RECORDS FOR THIS TASK below:

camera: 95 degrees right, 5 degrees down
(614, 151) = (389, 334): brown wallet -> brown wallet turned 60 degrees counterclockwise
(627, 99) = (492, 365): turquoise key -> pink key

End of RECORDS FOR THIS TASK.
RECORDS FOR THIS TASK below:

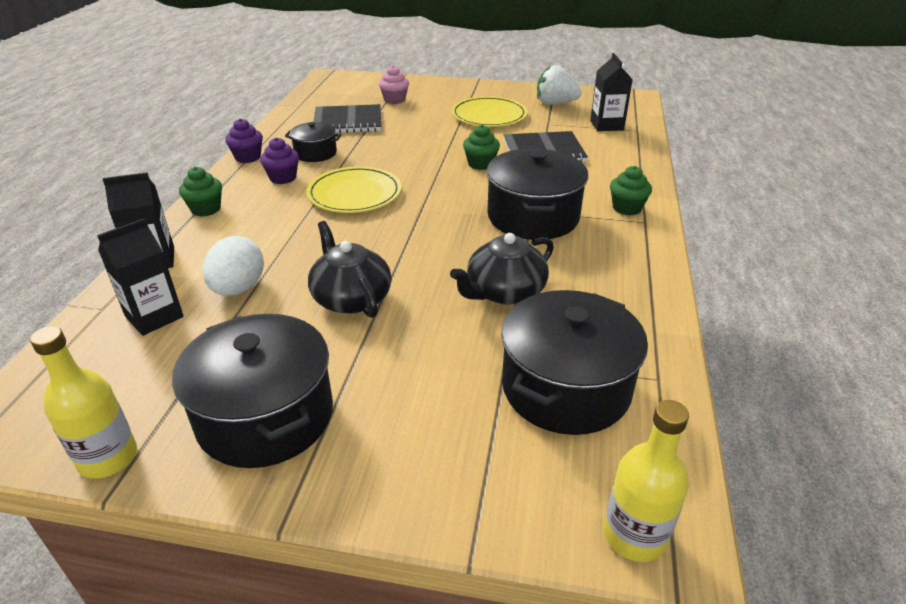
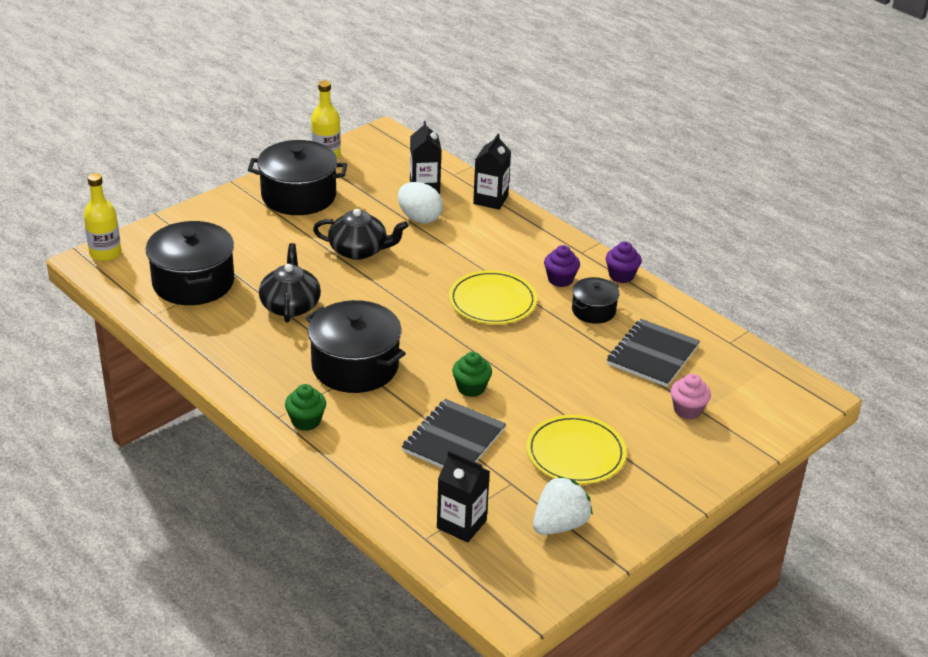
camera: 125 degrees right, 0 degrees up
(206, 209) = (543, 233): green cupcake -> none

End of RECORDS FOR THIS TASK.
RECORDS FOR THIS TASK below:

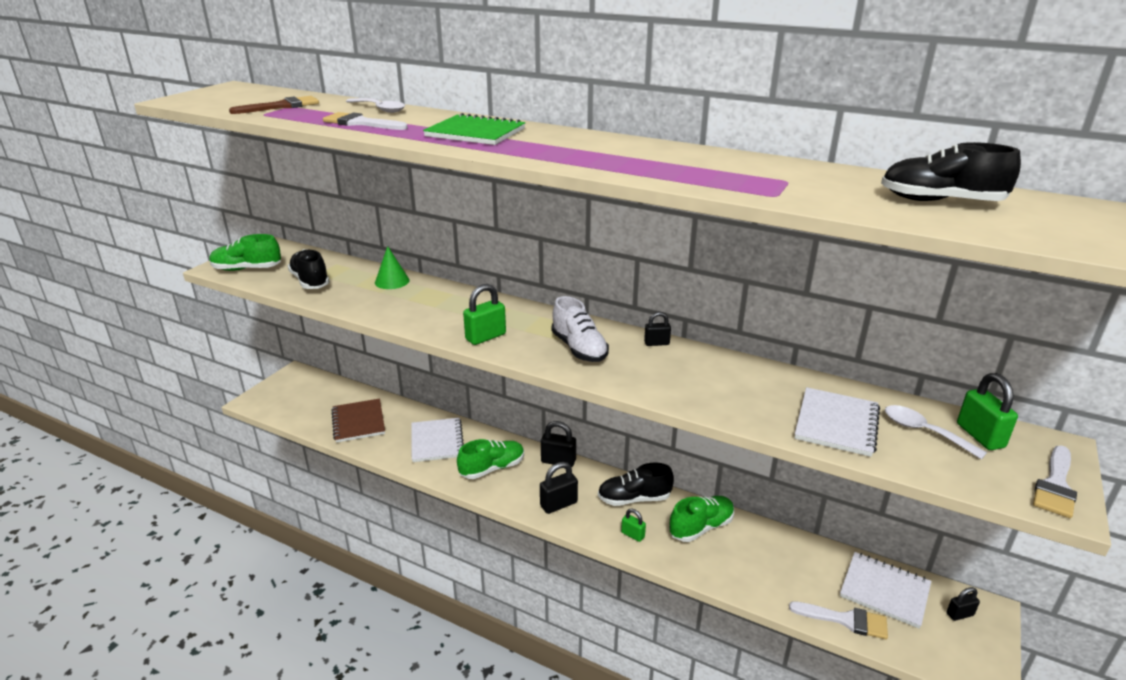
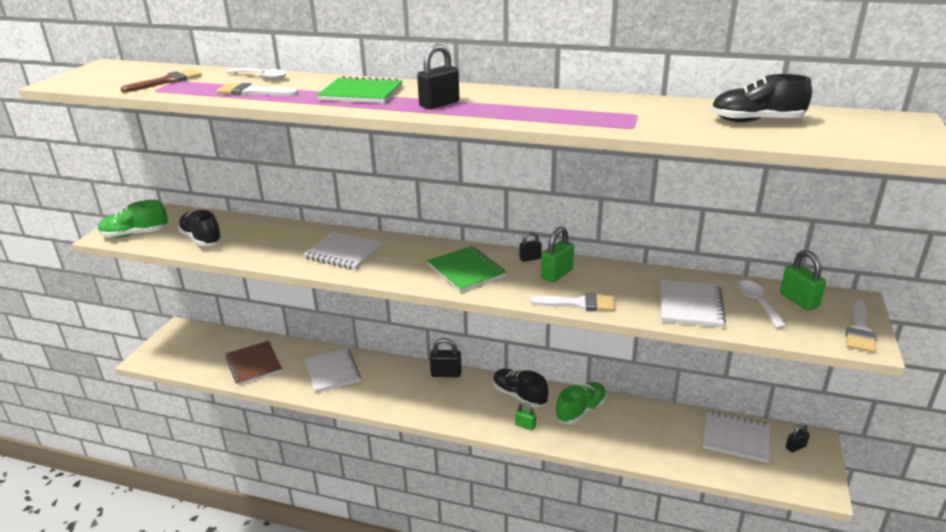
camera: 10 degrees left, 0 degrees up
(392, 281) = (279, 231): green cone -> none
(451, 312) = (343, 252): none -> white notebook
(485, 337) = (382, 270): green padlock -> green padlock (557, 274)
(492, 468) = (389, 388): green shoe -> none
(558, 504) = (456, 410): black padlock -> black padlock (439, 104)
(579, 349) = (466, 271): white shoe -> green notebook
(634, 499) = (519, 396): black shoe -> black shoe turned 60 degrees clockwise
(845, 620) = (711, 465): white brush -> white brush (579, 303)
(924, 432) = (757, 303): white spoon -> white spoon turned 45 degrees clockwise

End of RECORDS FOR THIS TASK.

**WHAT THE TASK ASKS:** Say, as a single number, how many lines of the records hold the word "right".

**EXERCISE RESPONSE:** 2